REQUIRED ACTION: Find the line with "red cake [555,328,608,380]" in the entries below, then reproduce it and every line after it down to and including the line with "none -> turquoise cake [463,342,525,404]", exactly.

EXTRACTED RECORDS:
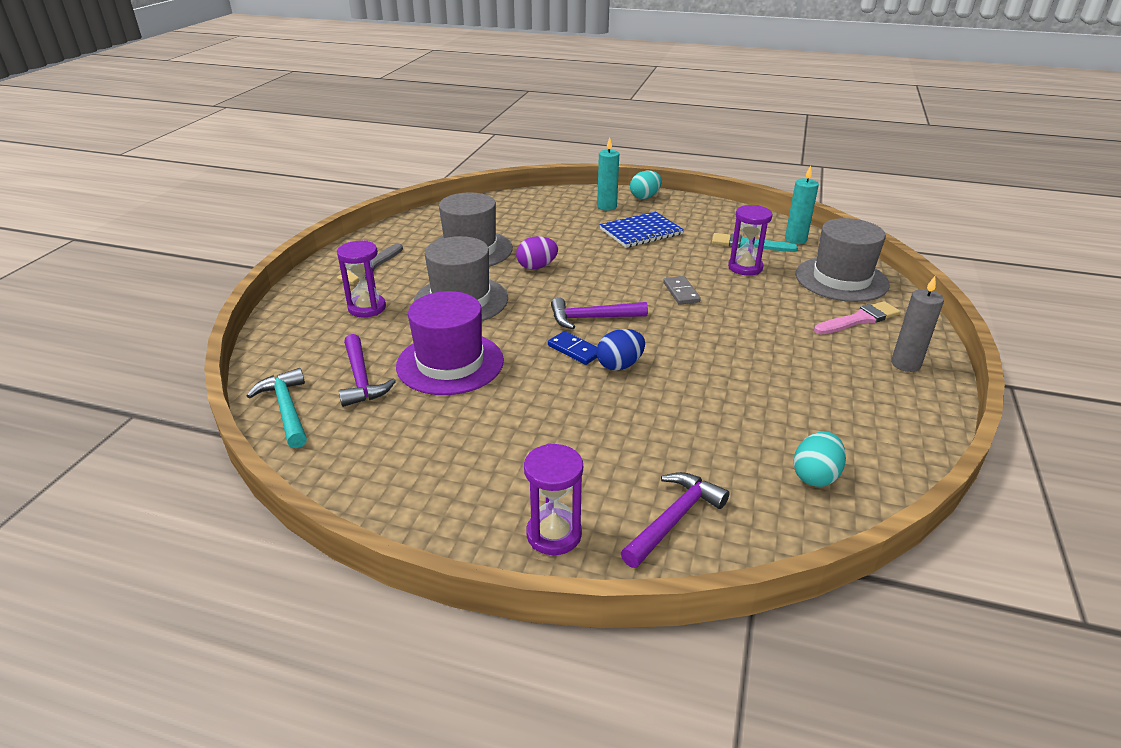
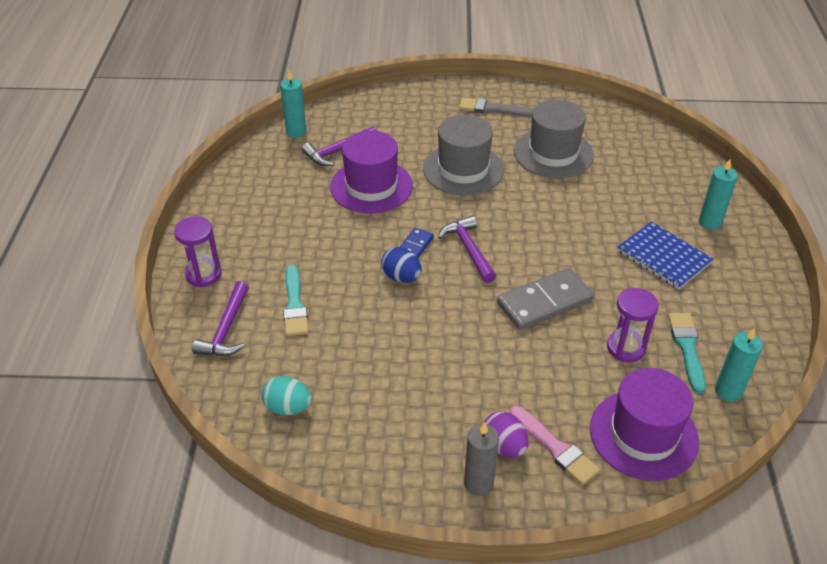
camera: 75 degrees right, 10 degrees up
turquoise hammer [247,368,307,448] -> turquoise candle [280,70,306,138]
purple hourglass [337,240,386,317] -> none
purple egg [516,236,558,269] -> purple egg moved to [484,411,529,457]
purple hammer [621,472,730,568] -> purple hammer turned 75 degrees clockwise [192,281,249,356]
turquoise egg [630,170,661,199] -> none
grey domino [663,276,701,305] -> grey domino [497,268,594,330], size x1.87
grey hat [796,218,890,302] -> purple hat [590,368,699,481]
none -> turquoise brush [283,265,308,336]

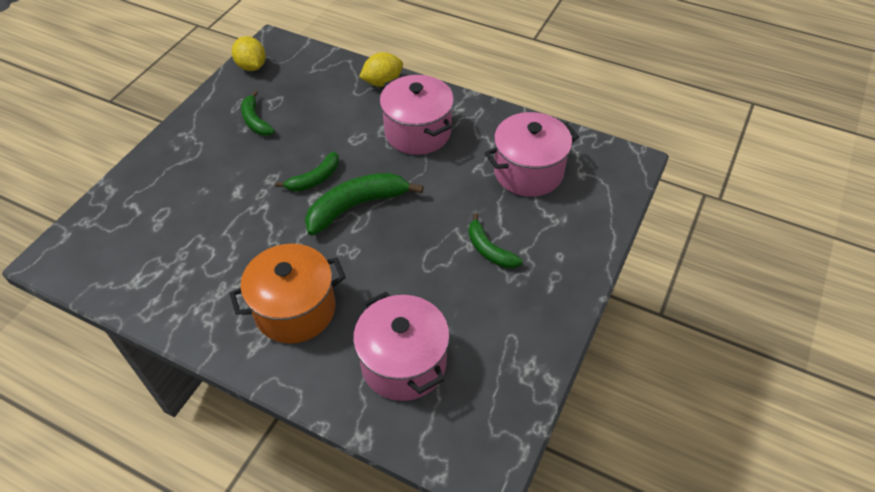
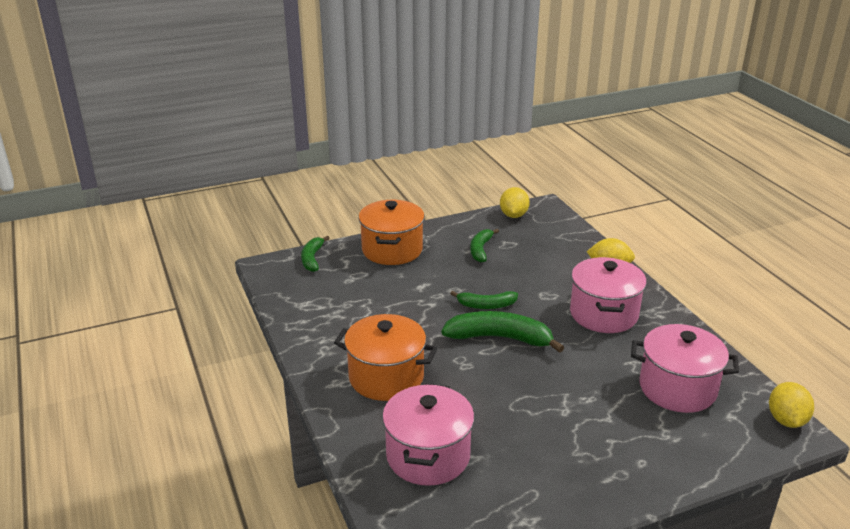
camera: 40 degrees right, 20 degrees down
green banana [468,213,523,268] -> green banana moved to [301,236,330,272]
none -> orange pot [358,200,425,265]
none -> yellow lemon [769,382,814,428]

--

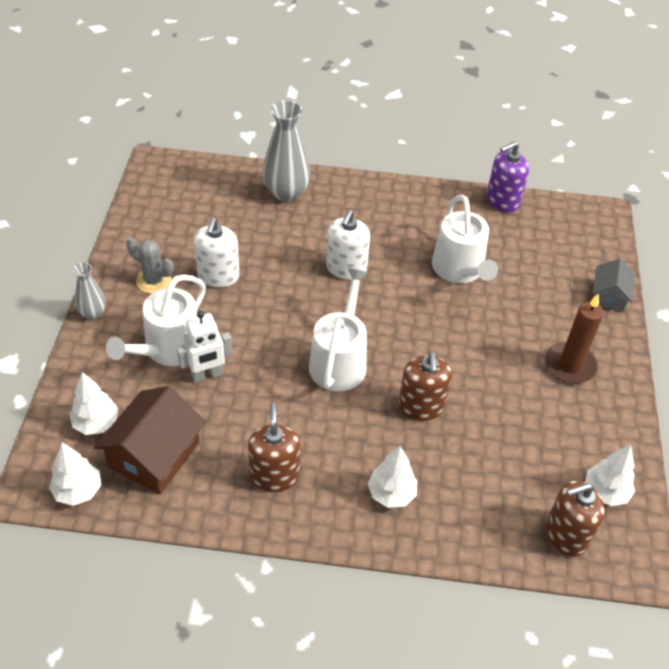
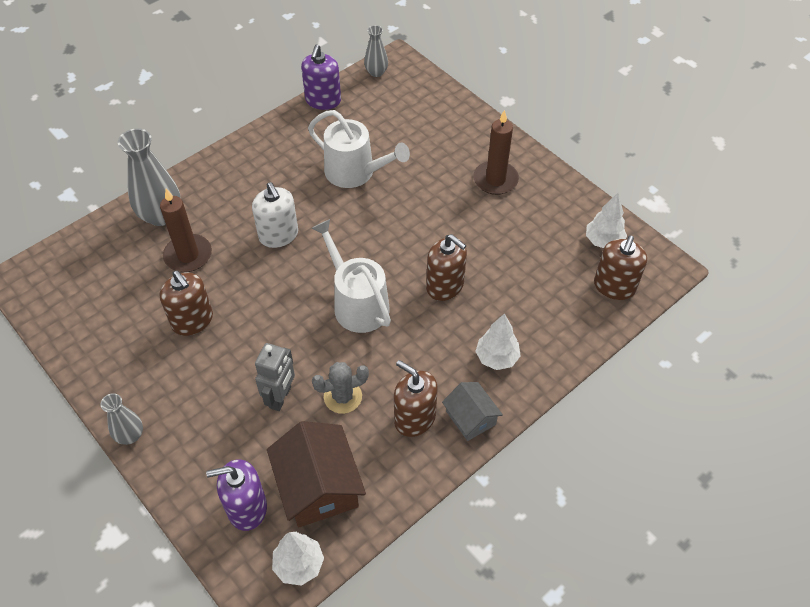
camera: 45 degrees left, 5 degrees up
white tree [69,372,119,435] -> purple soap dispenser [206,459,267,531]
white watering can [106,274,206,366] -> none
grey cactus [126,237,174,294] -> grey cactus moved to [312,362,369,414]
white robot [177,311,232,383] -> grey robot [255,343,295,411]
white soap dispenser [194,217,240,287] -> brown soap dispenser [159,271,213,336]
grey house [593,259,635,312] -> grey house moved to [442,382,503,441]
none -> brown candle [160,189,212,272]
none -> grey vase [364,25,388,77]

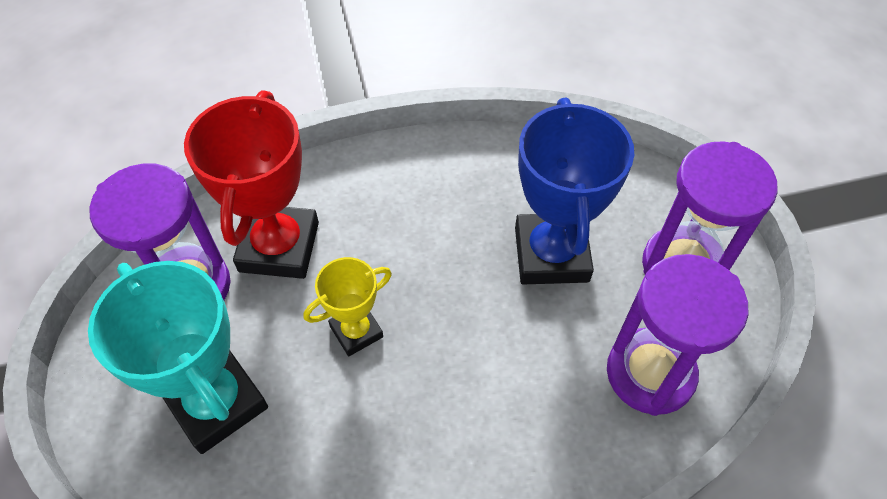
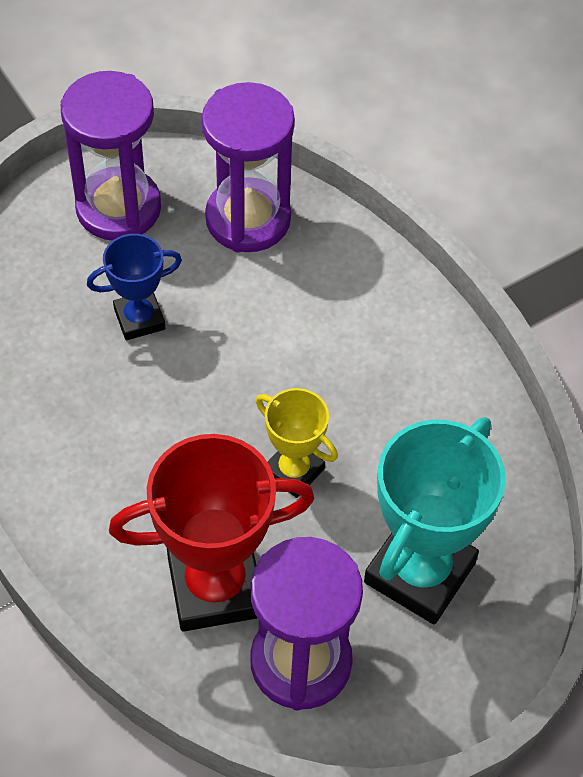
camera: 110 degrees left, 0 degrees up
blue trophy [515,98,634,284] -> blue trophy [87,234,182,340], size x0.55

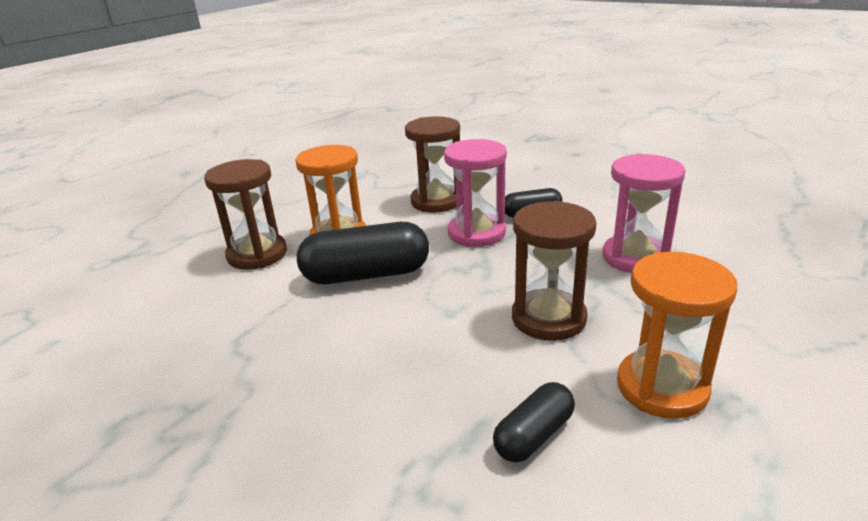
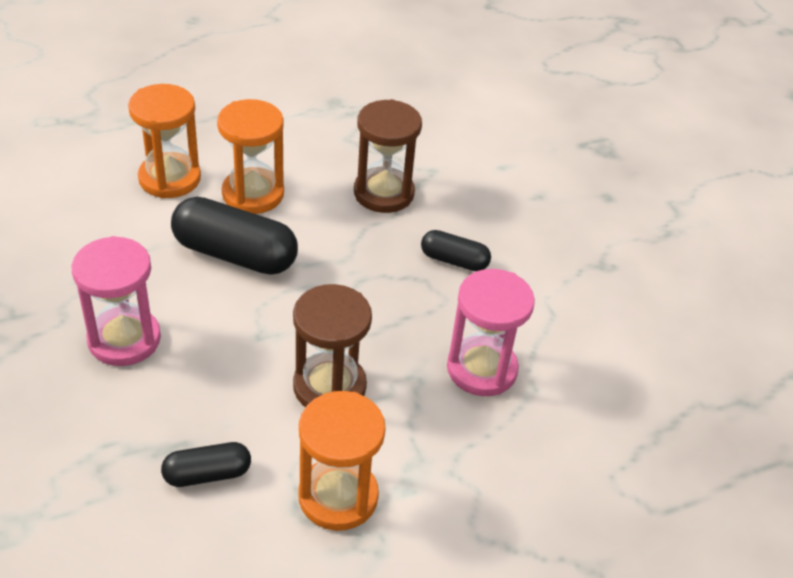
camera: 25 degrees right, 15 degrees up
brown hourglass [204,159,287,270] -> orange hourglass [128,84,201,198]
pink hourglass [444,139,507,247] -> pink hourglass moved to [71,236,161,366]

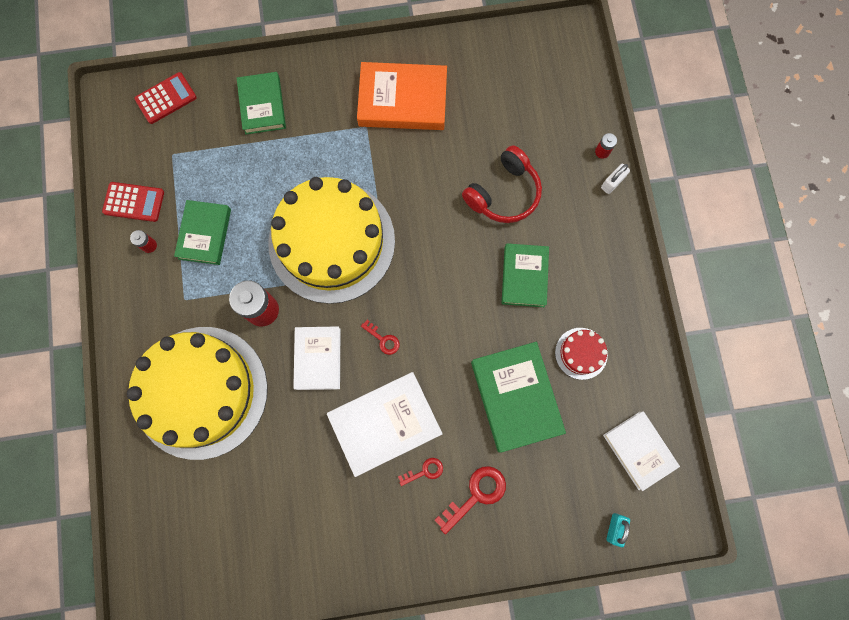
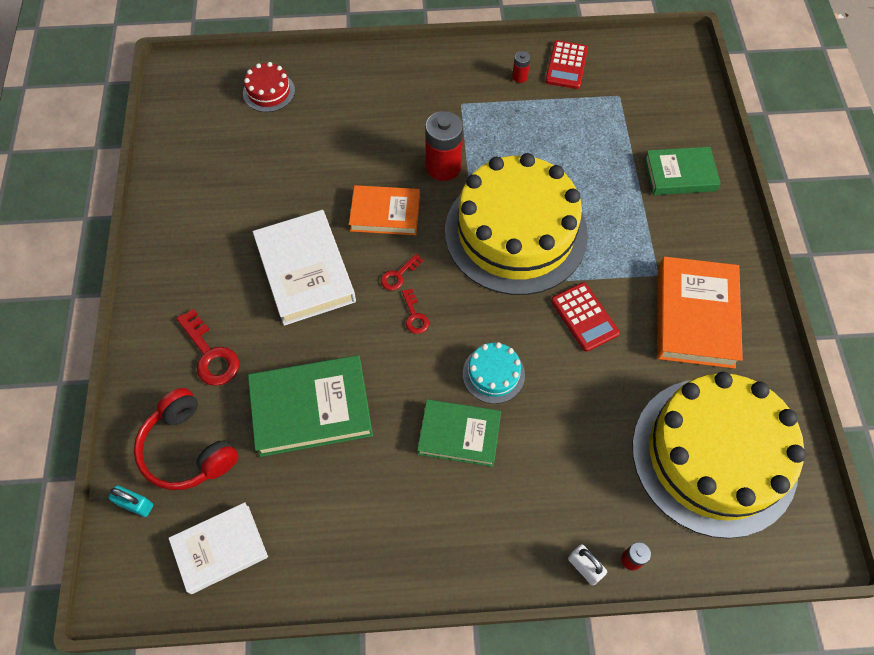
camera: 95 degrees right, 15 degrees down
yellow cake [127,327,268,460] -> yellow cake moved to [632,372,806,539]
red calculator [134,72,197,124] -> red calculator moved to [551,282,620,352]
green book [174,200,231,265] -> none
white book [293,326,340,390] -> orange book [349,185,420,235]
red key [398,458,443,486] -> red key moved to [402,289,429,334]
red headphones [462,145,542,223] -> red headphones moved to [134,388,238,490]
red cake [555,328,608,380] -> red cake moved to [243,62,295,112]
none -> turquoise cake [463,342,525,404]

SOLUTION FOR THIS TASK:
red cake [555,328,608,380] -> red cake moved to [243,62,295,112]
none -> turquoise cake [463,342,525,404]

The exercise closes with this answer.